[[ Raw data, beginning ]]
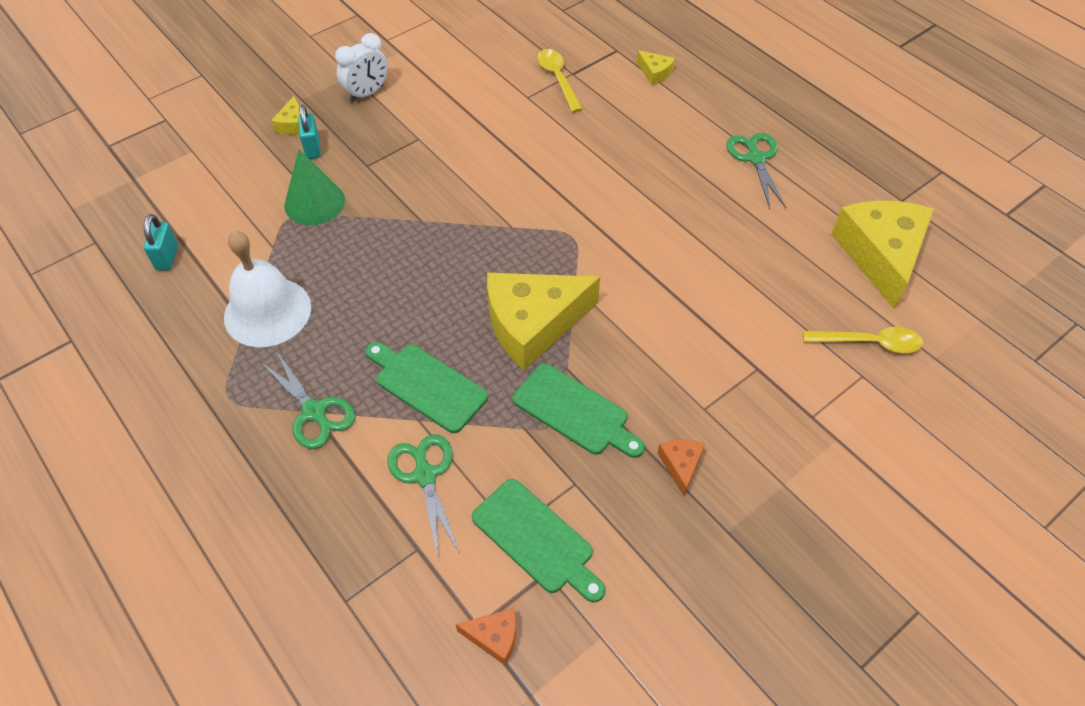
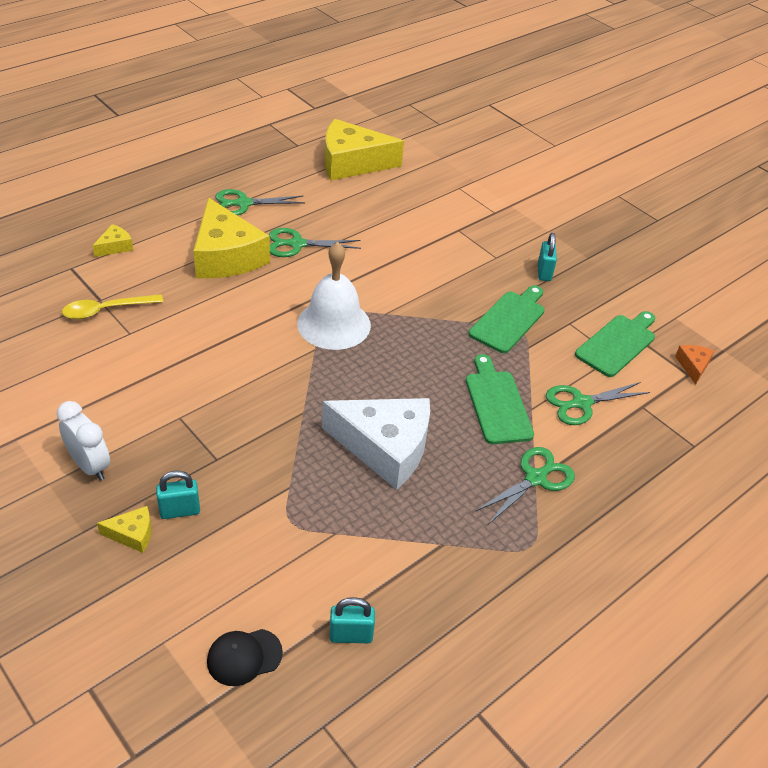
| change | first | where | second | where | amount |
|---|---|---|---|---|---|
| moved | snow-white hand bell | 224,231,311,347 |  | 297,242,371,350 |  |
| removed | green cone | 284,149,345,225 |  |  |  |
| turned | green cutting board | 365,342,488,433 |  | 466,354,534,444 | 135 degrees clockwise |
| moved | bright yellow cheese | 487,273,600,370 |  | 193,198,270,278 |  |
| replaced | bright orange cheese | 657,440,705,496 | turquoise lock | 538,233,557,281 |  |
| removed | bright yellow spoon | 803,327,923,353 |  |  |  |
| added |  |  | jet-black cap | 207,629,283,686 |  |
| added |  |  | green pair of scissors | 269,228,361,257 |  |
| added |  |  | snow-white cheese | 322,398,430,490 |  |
[[ Raw data, end ]]
- [Task brief]
Write the records out exactly once more, leaving off the pictures.

- [Task solution]
| change | first | where | second | where | amount |
|---|---|---|---|---|---|
| moved | snow-white hand bell | 224,231,311,347 |  | 297,242,371,350 |  |
| removed | green cone | 284,149,345,225 |  |  |  |
| turned | green cutting board | 365,342,488,433 |  | 466,354,534,444 | 135 degrees clockwise |
| moved | bright yellow cheese | 487,273,600,370 |  | 193,198,270,278 |  |
| replaced | bright orange cheese | 657,440,705,496 | turquoise lock | 538,233,557,281 |  |
| removed | bright yellow spoon | 803,327,923,353 |  |  |  |
| added |  |  | jet-black cap | 207,629,283,686 |  |
| added |  |  | green pair of scissors | 269,228,361,257 |  |
| added |  |  | snow-white cheese | 322,398,430,490 |  |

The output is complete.